** Data provided **
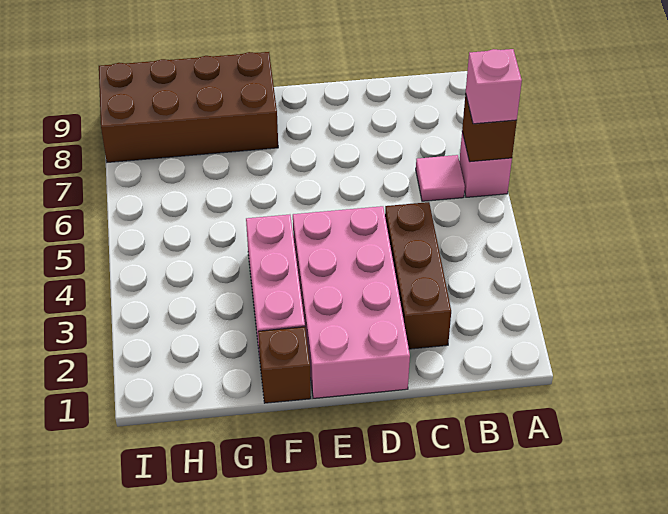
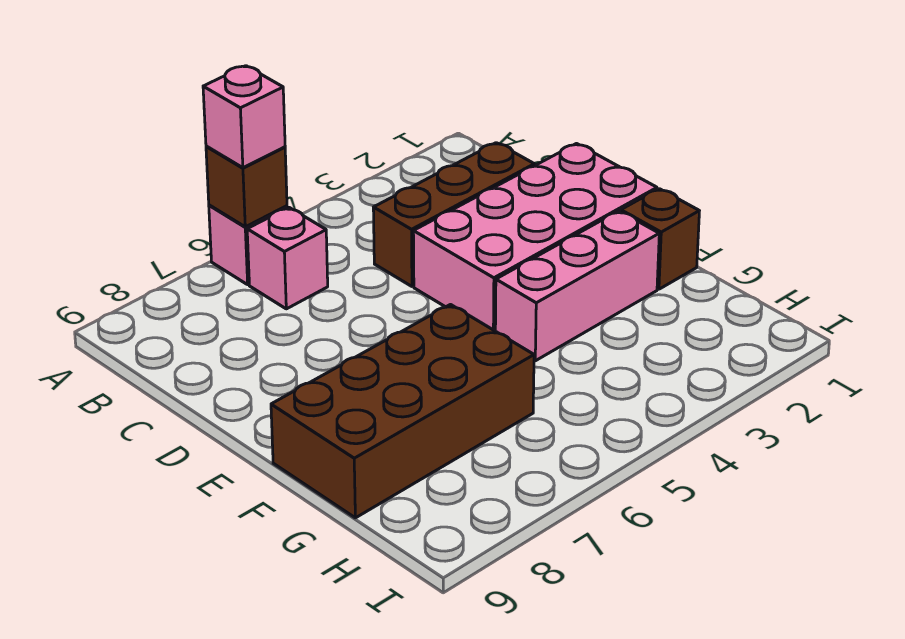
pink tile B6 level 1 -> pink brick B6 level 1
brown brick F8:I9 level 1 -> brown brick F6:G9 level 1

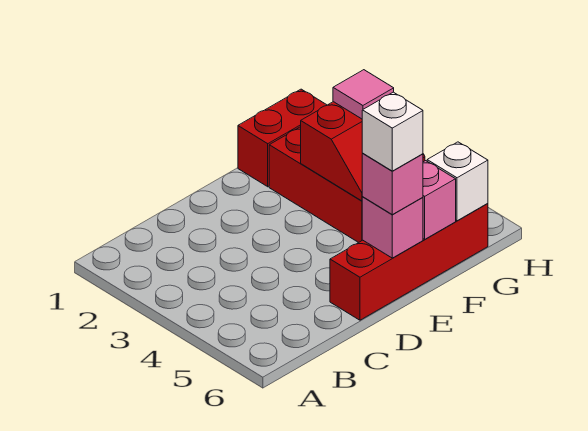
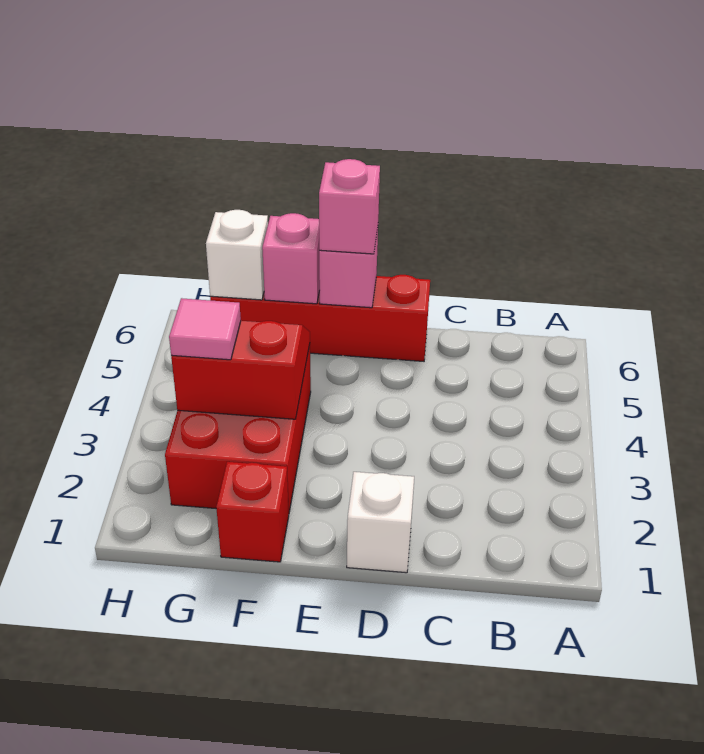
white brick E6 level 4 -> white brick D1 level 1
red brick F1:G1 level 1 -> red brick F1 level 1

** Task to carry out **
What you return should be the whole listing, word for word, without its pictures.

** Output for this exercise **
pink tile B6 level 1 -> pink brick B6 level 1
brown brick F8:I9 level 1 -> brown brick F6:G9 level 1

white brick E6 level 4 -> white brick D1 level 1
red brick F1:G1 level 1 -> red brick F1 level 1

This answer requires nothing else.